■ **Data records**:

* * * * * * * * *

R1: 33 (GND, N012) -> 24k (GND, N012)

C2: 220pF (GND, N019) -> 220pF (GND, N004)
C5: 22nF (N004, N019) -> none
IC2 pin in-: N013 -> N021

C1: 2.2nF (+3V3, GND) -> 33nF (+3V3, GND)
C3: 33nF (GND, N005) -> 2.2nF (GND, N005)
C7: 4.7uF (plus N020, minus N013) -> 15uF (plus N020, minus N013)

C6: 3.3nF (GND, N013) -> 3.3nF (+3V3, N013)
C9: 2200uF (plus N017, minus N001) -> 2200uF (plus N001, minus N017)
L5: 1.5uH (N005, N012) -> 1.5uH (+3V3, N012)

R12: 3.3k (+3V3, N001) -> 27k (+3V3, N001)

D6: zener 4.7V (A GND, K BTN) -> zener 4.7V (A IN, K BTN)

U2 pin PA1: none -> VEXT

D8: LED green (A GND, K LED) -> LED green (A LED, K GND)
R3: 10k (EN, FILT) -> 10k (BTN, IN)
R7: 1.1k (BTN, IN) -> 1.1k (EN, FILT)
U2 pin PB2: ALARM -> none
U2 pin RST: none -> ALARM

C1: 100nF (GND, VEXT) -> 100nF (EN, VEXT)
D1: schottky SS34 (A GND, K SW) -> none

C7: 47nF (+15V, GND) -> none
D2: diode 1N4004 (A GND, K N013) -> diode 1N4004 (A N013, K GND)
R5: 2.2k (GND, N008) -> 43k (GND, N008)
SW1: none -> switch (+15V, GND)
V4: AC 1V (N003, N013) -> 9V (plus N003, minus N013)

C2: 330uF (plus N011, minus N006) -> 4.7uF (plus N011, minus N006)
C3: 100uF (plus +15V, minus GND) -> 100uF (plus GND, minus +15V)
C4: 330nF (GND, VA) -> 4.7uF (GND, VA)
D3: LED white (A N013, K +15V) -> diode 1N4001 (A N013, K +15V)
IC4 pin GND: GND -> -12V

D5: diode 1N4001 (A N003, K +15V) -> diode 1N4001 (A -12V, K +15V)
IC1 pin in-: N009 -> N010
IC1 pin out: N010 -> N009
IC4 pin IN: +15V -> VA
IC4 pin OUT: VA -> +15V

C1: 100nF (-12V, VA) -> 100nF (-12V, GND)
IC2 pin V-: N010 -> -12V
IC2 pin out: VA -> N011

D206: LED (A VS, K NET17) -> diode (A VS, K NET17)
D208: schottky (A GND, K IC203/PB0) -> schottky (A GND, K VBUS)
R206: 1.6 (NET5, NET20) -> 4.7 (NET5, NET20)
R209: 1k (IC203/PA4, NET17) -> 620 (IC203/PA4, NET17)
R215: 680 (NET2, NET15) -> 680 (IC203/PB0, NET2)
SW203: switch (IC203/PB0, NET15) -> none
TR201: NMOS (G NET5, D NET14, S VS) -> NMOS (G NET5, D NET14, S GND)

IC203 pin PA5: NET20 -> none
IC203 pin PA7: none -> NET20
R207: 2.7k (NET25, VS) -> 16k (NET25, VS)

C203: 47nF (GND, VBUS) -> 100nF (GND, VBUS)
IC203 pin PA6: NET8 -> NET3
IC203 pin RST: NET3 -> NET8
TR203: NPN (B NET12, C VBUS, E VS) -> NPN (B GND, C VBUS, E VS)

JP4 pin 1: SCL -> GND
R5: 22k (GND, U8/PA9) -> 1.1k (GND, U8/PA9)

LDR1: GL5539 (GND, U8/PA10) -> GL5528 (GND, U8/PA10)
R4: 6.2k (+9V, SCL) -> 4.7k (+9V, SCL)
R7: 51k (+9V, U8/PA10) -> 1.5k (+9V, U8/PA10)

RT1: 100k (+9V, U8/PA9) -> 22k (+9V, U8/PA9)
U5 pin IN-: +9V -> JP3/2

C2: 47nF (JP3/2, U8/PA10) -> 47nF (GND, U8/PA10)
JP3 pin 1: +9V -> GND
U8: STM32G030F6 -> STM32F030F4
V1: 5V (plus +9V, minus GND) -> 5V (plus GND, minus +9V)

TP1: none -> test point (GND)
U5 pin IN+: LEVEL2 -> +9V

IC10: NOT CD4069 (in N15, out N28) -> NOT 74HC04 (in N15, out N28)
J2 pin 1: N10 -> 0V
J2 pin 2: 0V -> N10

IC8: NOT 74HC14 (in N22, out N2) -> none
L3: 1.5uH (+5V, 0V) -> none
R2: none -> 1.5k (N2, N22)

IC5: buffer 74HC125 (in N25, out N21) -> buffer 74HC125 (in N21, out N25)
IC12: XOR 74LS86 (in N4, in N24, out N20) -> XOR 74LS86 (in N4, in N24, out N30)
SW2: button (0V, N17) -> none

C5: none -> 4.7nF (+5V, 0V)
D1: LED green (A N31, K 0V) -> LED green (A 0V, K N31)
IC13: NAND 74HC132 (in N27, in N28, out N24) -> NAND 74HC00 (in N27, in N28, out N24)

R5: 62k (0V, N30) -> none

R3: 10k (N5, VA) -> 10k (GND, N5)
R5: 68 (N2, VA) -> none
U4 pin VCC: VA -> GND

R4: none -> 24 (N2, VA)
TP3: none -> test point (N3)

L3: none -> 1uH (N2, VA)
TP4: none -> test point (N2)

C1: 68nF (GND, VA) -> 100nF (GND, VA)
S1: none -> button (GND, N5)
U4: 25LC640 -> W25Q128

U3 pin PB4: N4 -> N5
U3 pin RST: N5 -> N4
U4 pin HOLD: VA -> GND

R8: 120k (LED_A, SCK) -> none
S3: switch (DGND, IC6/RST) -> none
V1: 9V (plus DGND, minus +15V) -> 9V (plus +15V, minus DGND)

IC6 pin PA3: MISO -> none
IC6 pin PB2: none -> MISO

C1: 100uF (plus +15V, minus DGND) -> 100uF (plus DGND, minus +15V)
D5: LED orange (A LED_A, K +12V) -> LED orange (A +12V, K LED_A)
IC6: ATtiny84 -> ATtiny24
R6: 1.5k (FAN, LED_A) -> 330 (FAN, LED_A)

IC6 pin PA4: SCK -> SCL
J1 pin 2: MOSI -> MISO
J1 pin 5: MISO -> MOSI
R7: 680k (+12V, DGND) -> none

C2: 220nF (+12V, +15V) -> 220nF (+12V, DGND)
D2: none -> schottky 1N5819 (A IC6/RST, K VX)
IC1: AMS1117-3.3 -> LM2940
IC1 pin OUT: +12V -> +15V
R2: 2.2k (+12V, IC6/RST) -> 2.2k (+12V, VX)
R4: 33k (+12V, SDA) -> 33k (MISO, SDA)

* * * * * * * * *

■ **DIRECTIONS**: The required output is the stretch of entries above from the line containing "R5: 62k (0V, N30) -> none" through the line containing "S1: none -> button (GND, N5)", reproduced exactly.

■ **RESPONSE AREA**:
R5: 62k (0V, N30) -> none

R3: 10k (N5, VA) -> 10k (GND, N5)
R5: 68 (N2, VA) -> none
U4 pin VCC: VA -> GND

R4: none -> 24 (N2, VA)
TP3: none -> test point (N3)

L3: none -> 1uH (N2, VA)
TP4: none -> test point (N2)

C1: 68nF (GND, VA) -> 100nF (GND, VA)
S1: none -> button (GND, N5)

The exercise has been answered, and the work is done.